** Work to complete **
Your reply should consist only of the lines from the one holding "R4: 4.7k (+3V3, U1/MCLR) -> 4.7k (+3V3, GND)" to the last line of the data below, written out exactly and without pictures.

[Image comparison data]
□ □ □ □
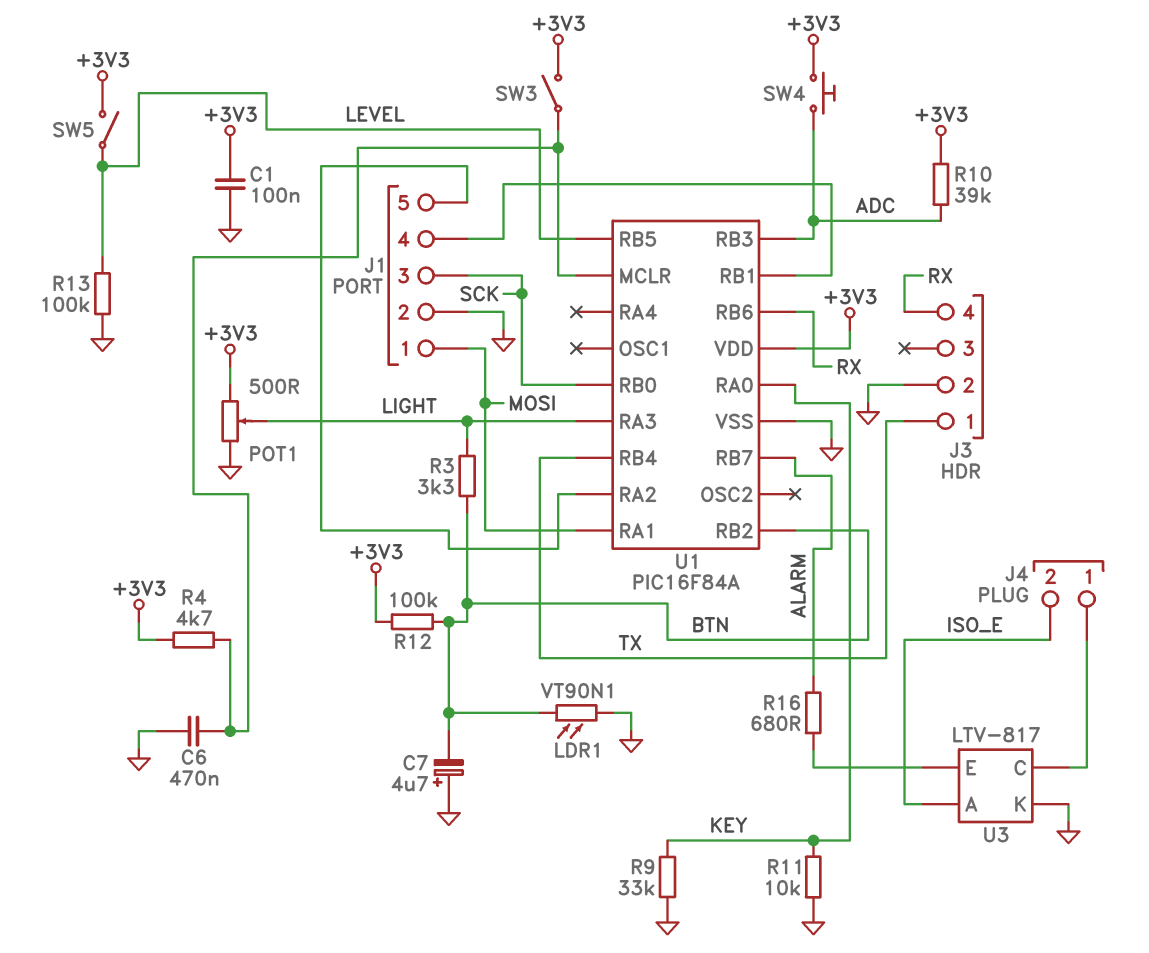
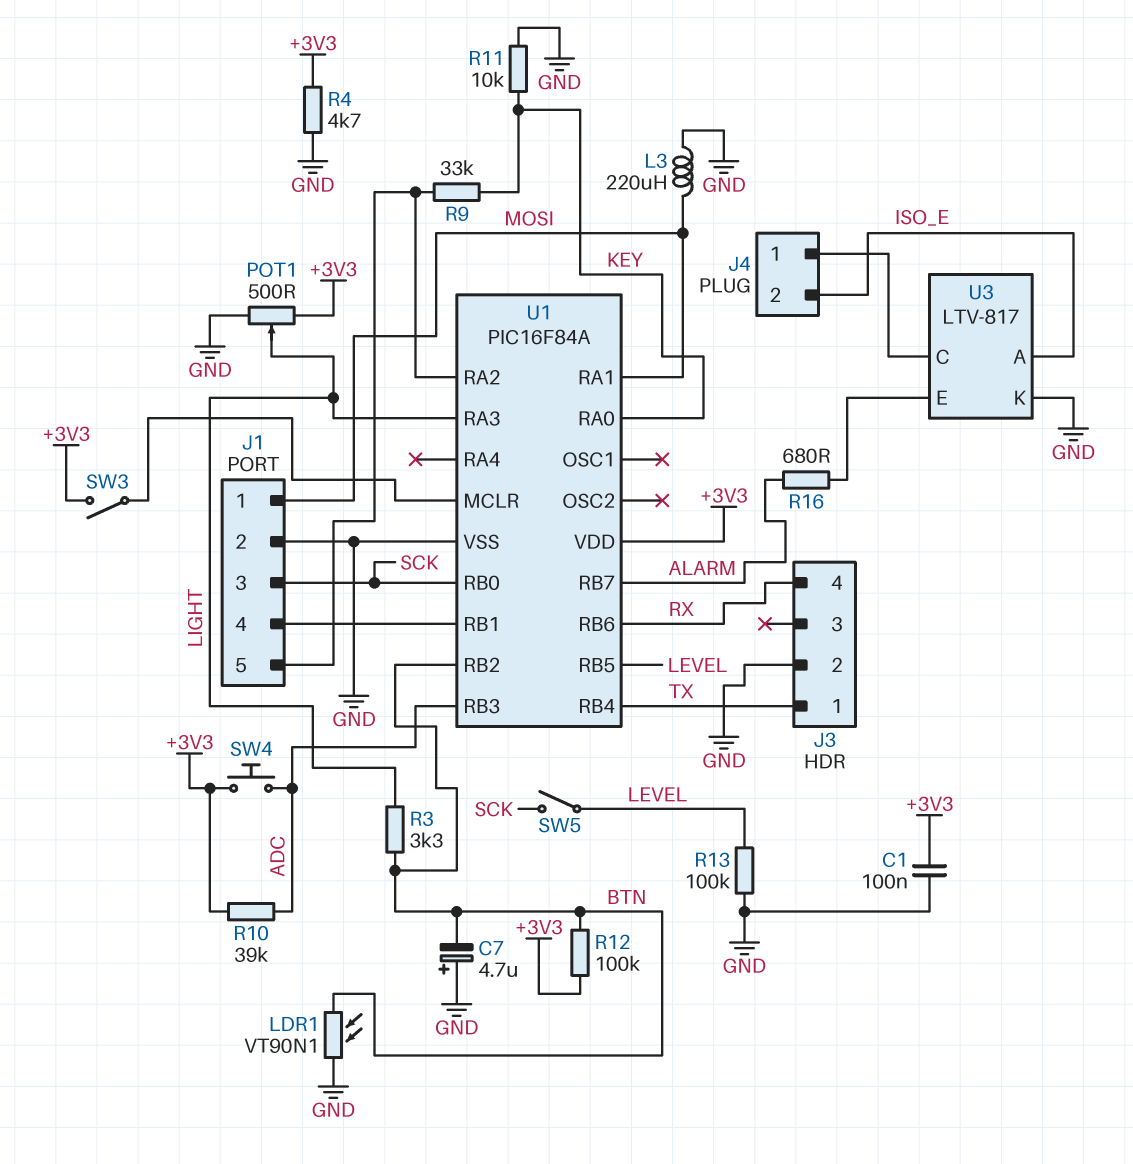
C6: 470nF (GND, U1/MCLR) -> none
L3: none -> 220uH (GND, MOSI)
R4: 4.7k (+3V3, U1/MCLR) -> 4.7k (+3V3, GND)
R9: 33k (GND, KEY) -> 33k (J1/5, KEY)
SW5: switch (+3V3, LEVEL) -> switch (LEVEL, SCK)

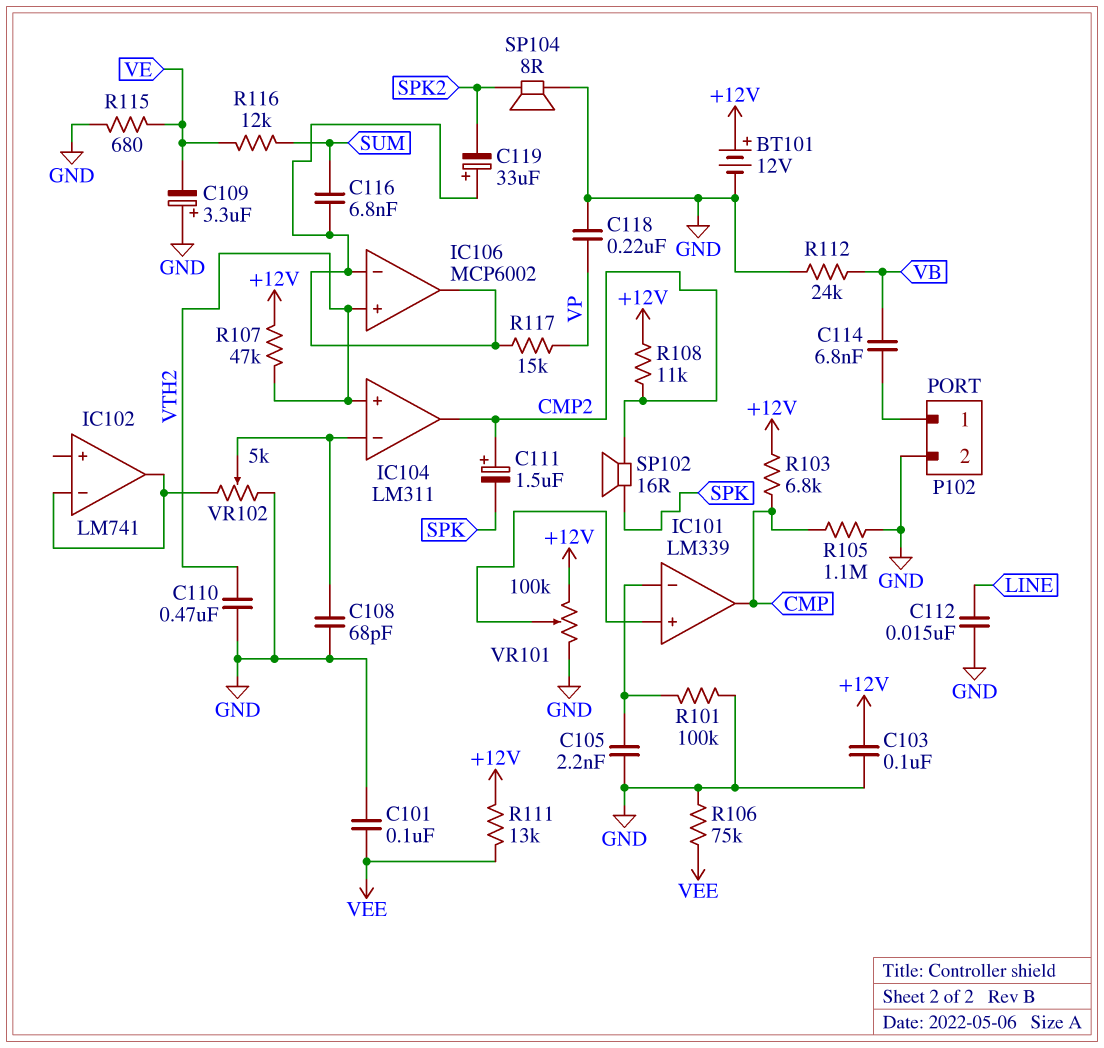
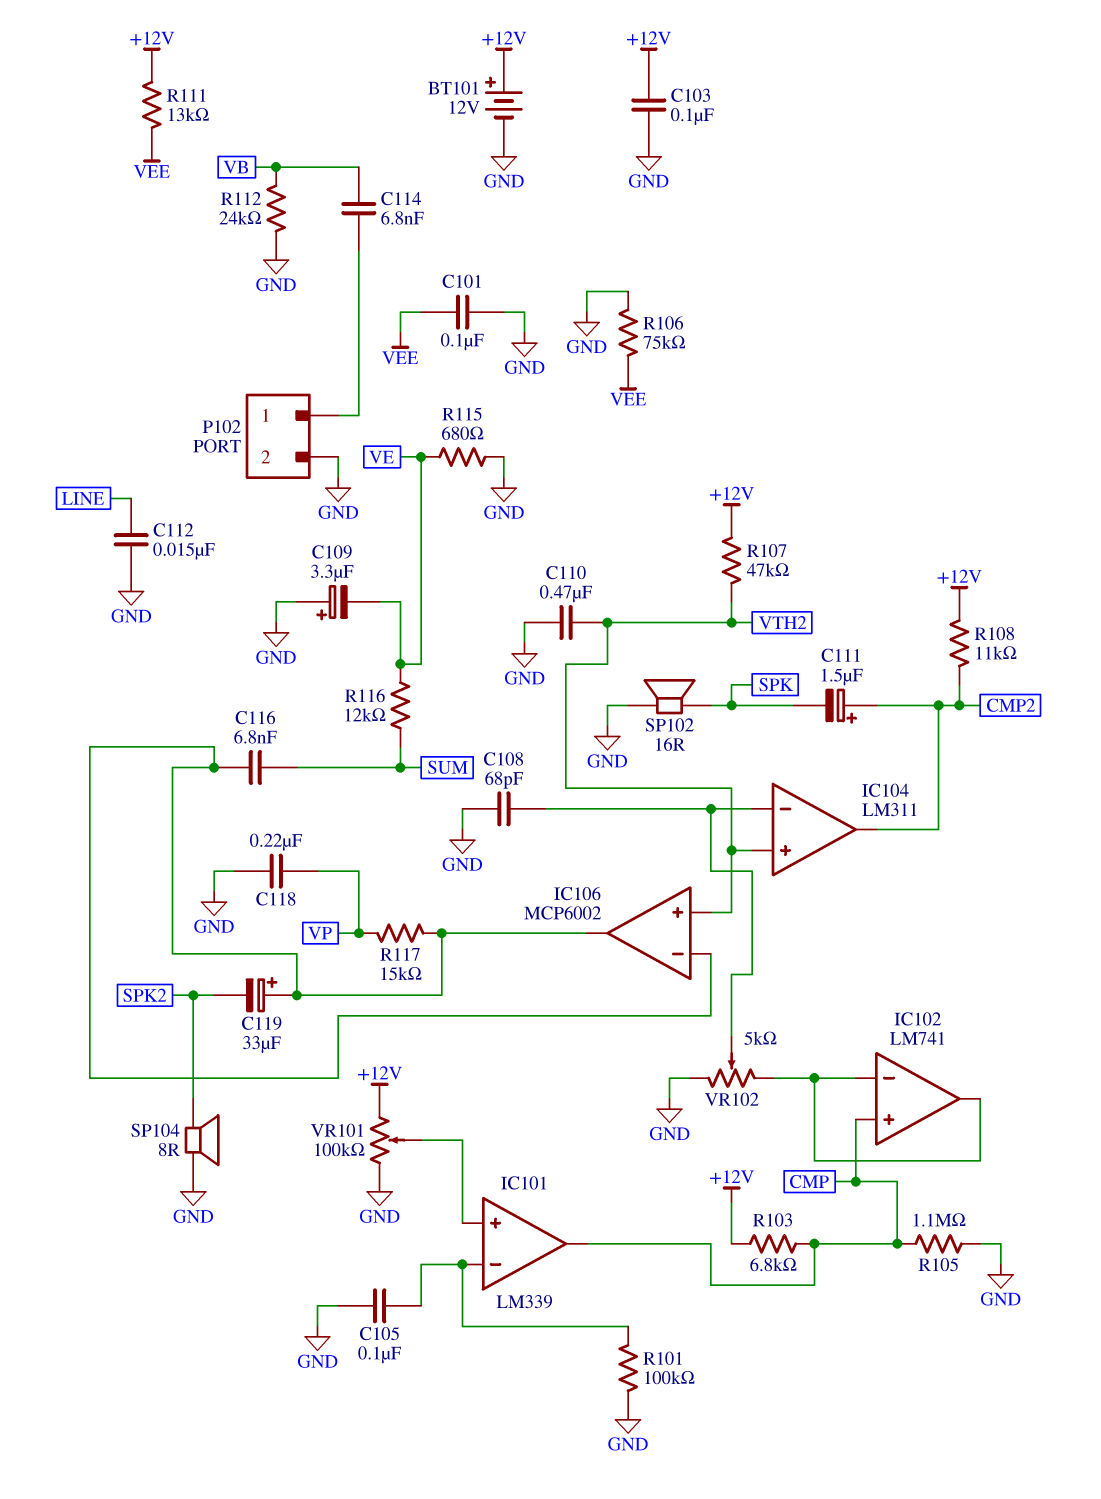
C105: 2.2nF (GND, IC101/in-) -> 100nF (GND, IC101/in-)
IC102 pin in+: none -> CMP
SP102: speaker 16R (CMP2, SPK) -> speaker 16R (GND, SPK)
□ □ □ □
** Answer space **
R4: 4.7k (+3V3, U1/MCLR) -> 4.7k (+3V3, GND)
R9: 33k (GND, KEY) -> 33k (J1/5, KEY)
SW5: switch (+3V3, LEVEL) -> switch (LEVEL, SCK)

C105: 2.2nF (GND, IC101/in-) -> 100nF (GND, IC101/in-)
IC102 pin in+: none -> CMP
SP102: speaker 16R (CMP2, SPK) -> speaker 16R (GND, SPK)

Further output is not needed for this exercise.